▶ **WHAT YOU NEED TO DO**:
Write out the stretch of lines below that begins at the line with "green dumbbell: [235,328,289,434]" and ends at the line with "yellow cake: [155,258,265,360]", including both, exactly as given and nothing more.

--- --- ---

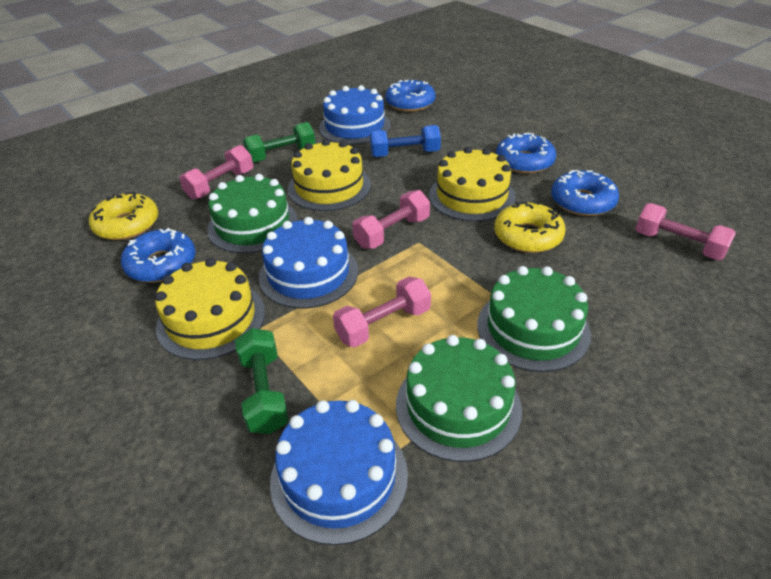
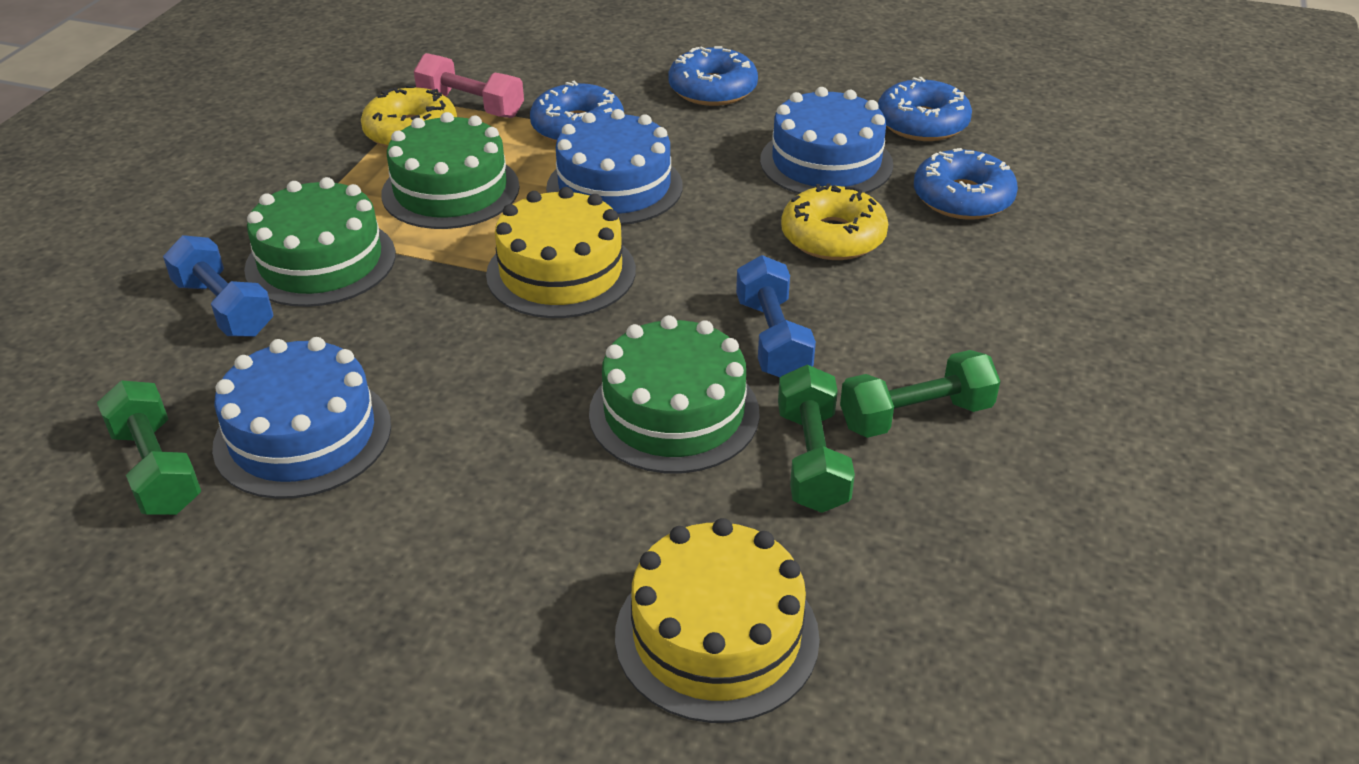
blue dumbbell: [370,125,441,157] = 1 -> [163,235,273,337] [736,255,816,377] = 2
green dumbbell: [235,328,289,434] [243,122,316,162] = 2 -> [97,380,201,515] [778,365,855,513] [840,350,1000,438] = 3
pink dumbbell: [179,145,253,200] [333,277,431,347] [352,190,430,249] [635,203,736,260] = 4 -> [414,53,524,118] = 1
yellow cake: [155,258,265,360] [288,139,371,211] [429,147,516,221] = 3 -> [486,187,636,318] [615,518,820,723] = 2

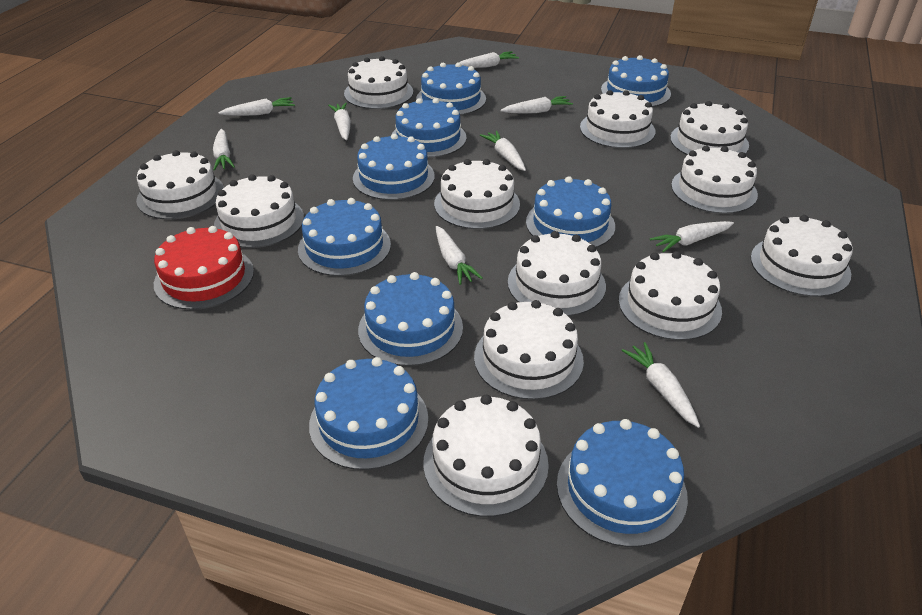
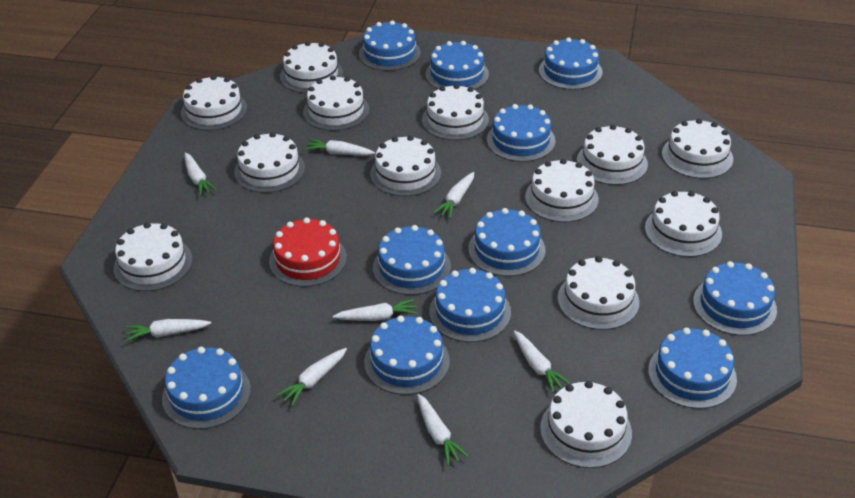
blue cake: [298,198,391,276] [309,357,428,470] [353,134,435,200] [358,272,463,366] [391,98,466,158] [416,62,486,115] [526,176,615,248] [557,419,688,547] [601,55,671,107] = 9 -> [162,347,251,429] [359,20,421,71] [364,316,450,395] [373,225,451,295] [426,41,489,90] [429,268,511,342] [468,208,546,276] [487,104,556,162] [539,37,603,90] [648,328,737,409] [693,261,777,335] = 11
white cake: [136,150,224,219] [214,174,304,248] [344,56,413,109] [423,395,549,517] [434,159,520,229] [474,300,584,400] [508,231,606,316] [580,90,656,148] [619,251,722,340] [670,101,749,155] [671,146,758,214] [751,215,853,297] = 12 -> [114,222,193,291] [181,75,247,130] [234,132,305,193] [280,41,343,93] [303,75,369,131] [370,135,441,196] [422,84,489,140] [525,159,599,222] [540,381,632,468] [558,256,639,330] [577,125,648,185] [645,191,722,257] [662,119,733,179] = 13
white carrot: [213,129,235,170] [219,97,295,116] [328,103,351,140] [436,226,483,285] [459,51,519,68] [480,131,526,171] [500,96,573,114] [621,342,700,428] [650,221,734,252] = 9 -> [125,319,211,342] [185,152,217,196] [276,348,347,406] [304,139,375,155] [333,299,418,321] [417,394,469,466] [433,172,474,219] [513,330,571,393] = 8

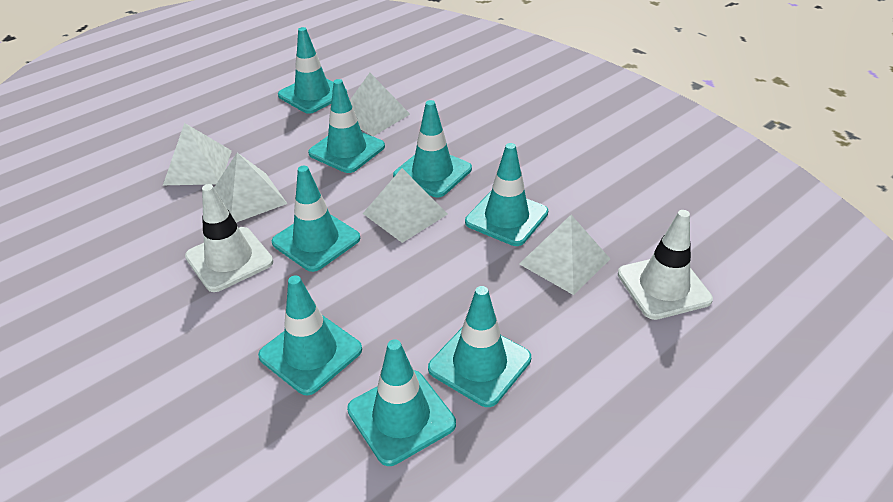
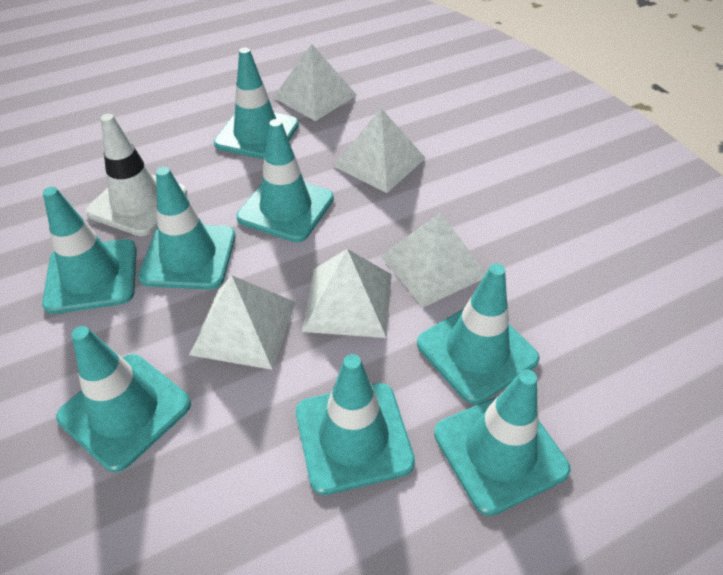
white traffic cone: [185,184,273,292] [618,210,713,320] = 2 -> [85,114,187,236] = 1

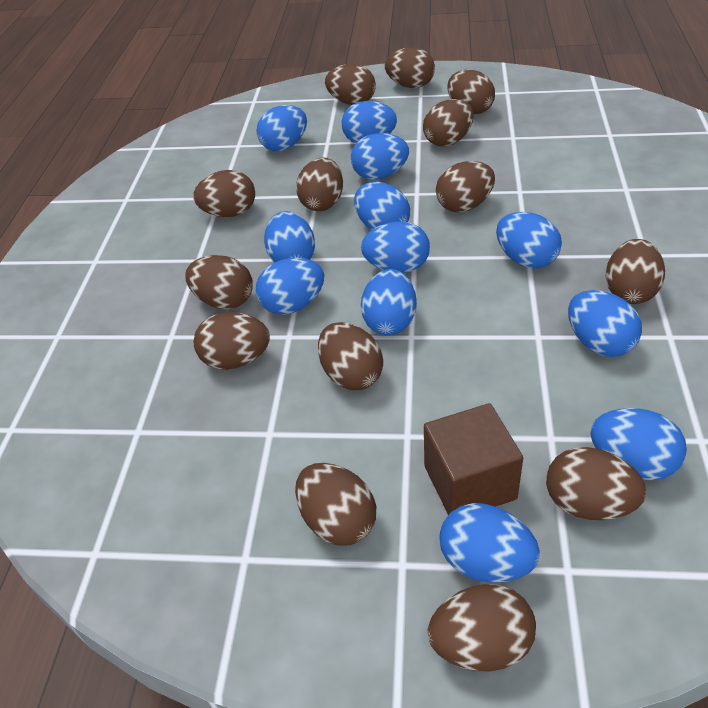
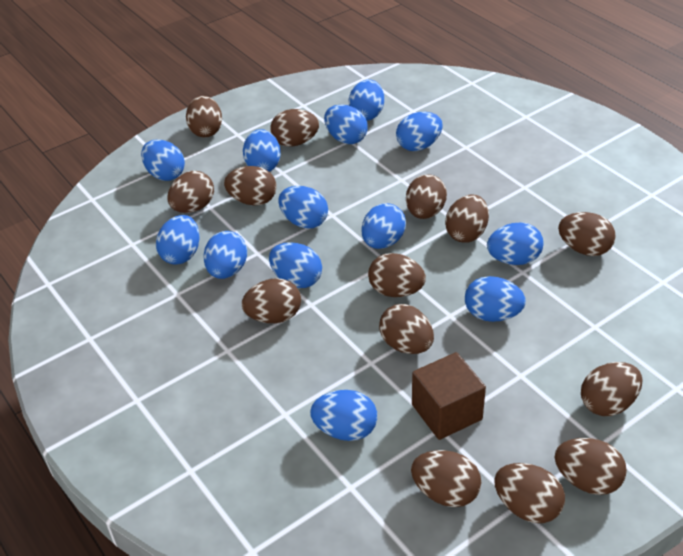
blue egg: [256,105,307,151] [256,258,324,315] [264,211,315,263] [342,101,397,143] [351,133,409,180] [354,182,410,230] [361,221,430,273] [361,269,417,336] [439,503,540,583] [496,212,562,268] [568,290,642,357] [590,408,687,480] = 12 -> [141,139,185,181] [156,215,200,264] [203,231,247,279] [243,129,281,172] [269,242,322,288] [278,186,328,229] [310,390,377,441] [324,104,368,144] [349,79,384,121] [361,203,406,249] [396,112,443,151] [465,276,526,322] [487,222,544,265] = 13

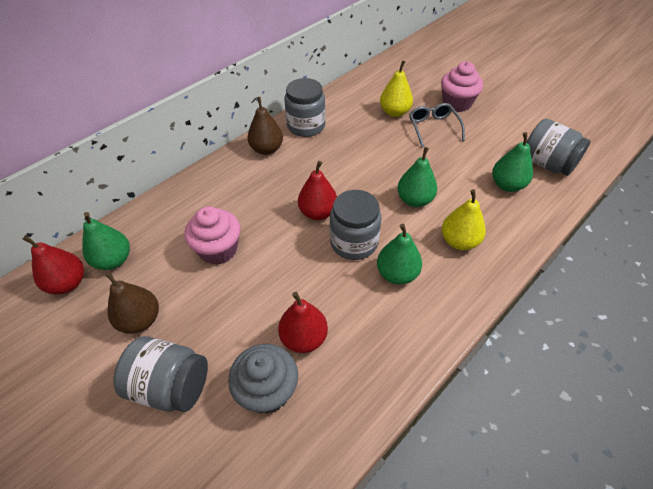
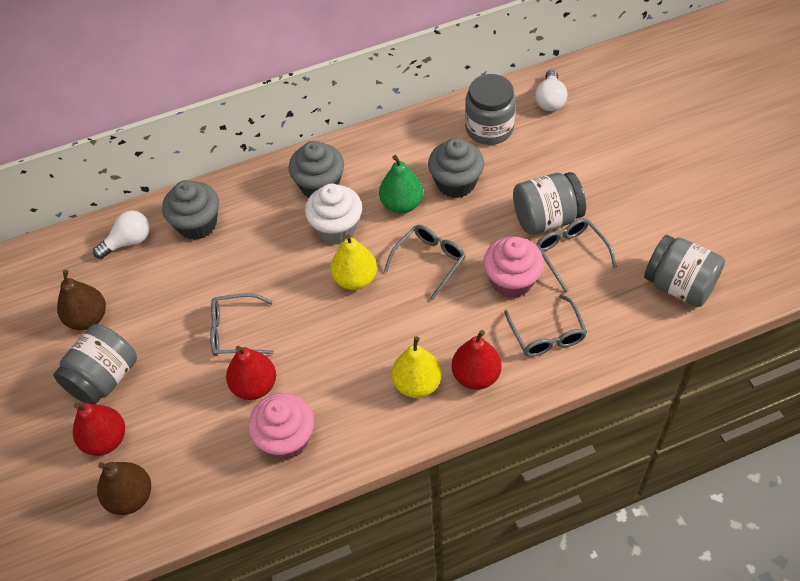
green pear: [83,212,130,270] [377,224,422,285] [397,147,437,207] [492,132,533,192] = 4 -> [379,155,423,213] = 1
grey cupcake: [228,344,298,414] = 1 -> [162,180,219,240] [289,141,344,198] [428,138,484,198] = 3
grey glasses: [409,103,465,147] = 1 -> [210,293,274,356] [384,225,466,300] [504,294,587,357] [536,218,617,293] = 4
white cupcake: none = 0 -> [305,184,362,244] = 1
white light bulb: none = 0 -> [93,211,150,259] [535,70,567,111] = 2

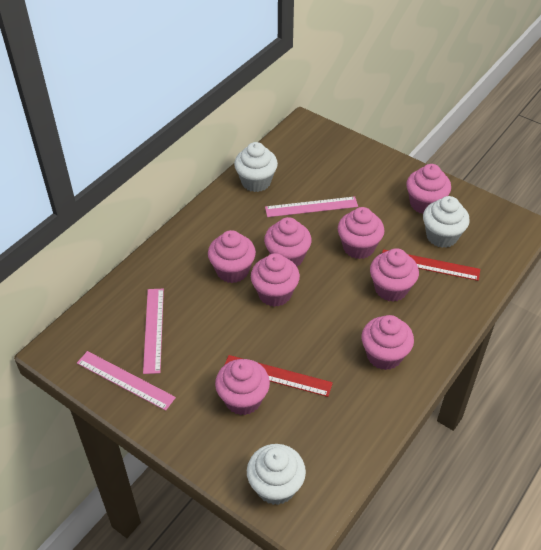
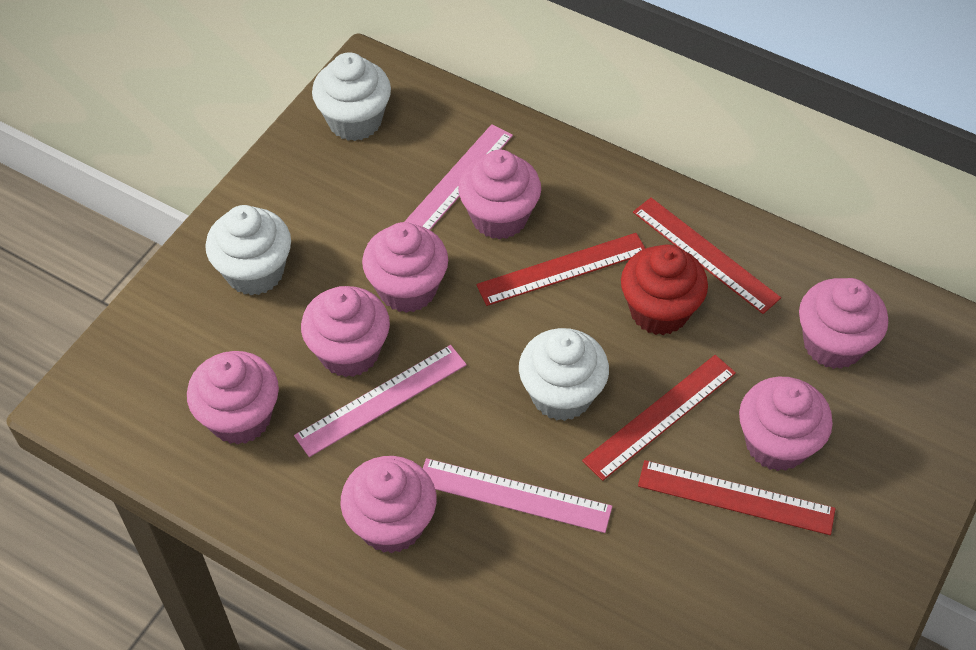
pink cupcake: [208,230,256,283] [215,359,270,415] [251,253,300,307] [264,217,312,267] [338,207,384,259] [362,315,414,370] [370,248,419,302] [407,164,451,214] = 8 -> [187,351,279,445] [301,286,390,377] [341,456,437,553] [362,222,448,313] [458,150,541,240] [739,377,833,471] [799,278,888,369] = 7
red cupcake: none = 0 -> [621,244,708,335] = 1
red ruler: [225,355,333,397] [382,249,480,281] = 2 -> [476,233,646,306] [582,355,736,481] [633,197,781,314] [638,460,836,535] = 4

--- --- ---

▶ **RESPONSE TO THIS TASK**:
green dumbbell: [235,328,289,434] [243,122,316,162] = 2 -> [97,380,201,515] [778,365,855,513] [840,350,1000,438] = 3
pink dumbbell: [179,145,253,200] [333,277,431,347] [352,190,430,249] [635,203,736,260] = 4 -> [414,53,524,118] = 1
yellow cake: [155,258,265,360] [288,139,371,211] [429,147,516,221] = 3 -> [486,187,636,318] [615,518,820,723] = 2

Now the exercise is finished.